BEGIN Working data

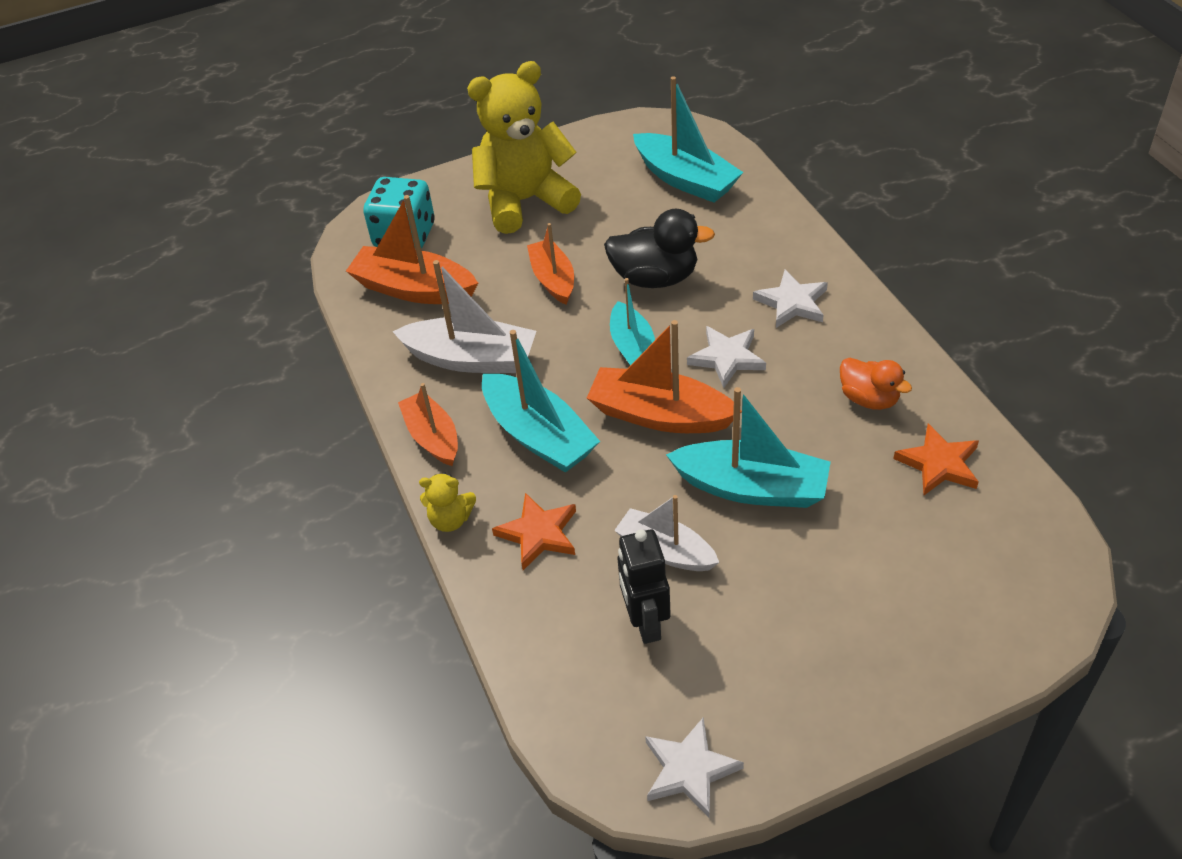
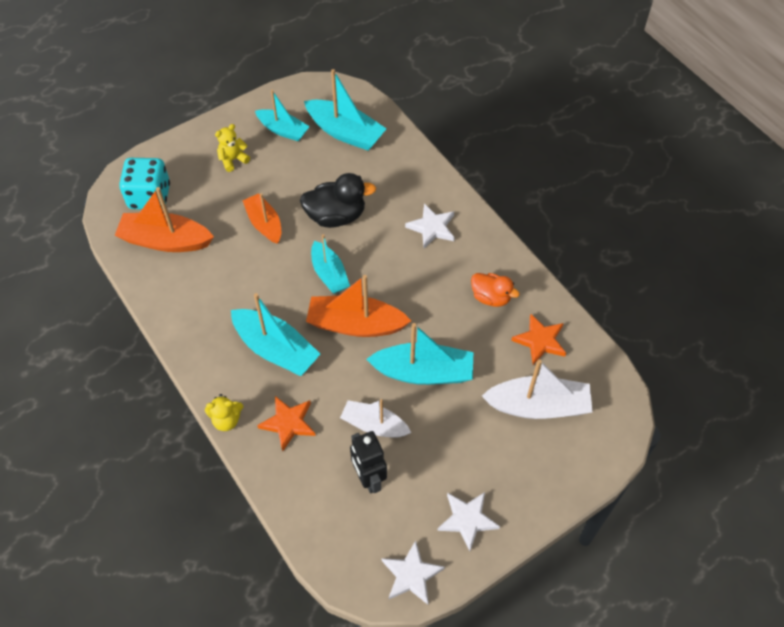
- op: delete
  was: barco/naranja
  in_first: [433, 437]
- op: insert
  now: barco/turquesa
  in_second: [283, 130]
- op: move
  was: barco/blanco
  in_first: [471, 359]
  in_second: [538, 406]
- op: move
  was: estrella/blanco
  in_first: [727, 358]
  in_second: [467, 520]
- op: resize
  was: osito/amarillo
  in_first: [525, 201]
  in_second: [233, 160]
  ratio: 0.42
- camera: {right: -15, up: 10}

END Working data
BEGIN Working data

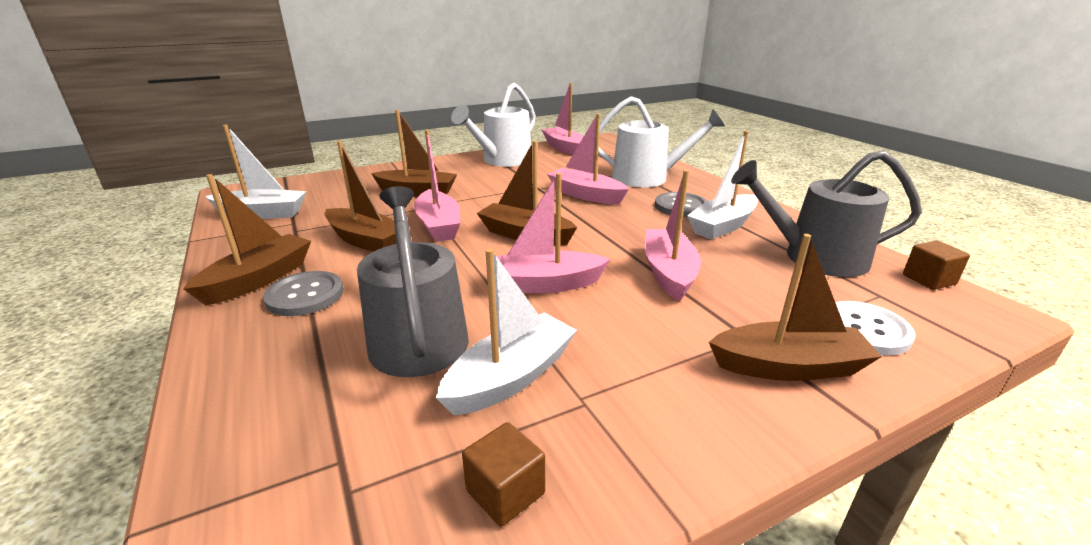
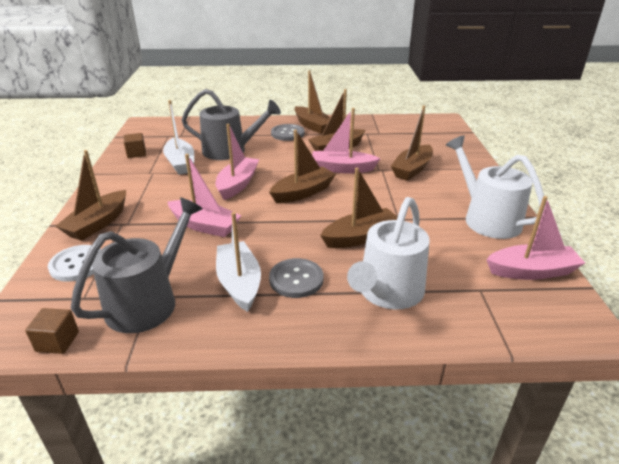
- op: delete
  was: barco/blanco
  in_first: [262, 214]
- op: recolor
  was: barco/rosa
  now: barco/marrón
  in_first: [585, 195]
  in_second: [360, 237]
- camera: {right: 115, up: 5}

END Working data

▶ [Exercise] Your answer should consist of every line from the entries that holds "barco".

▶ [Exercise result]
  was: barco/naranja
  now: barco/turquesa
  was: barco/blanco
  was: barco/blanco
  was: barco/rosa
  now: barco/marrón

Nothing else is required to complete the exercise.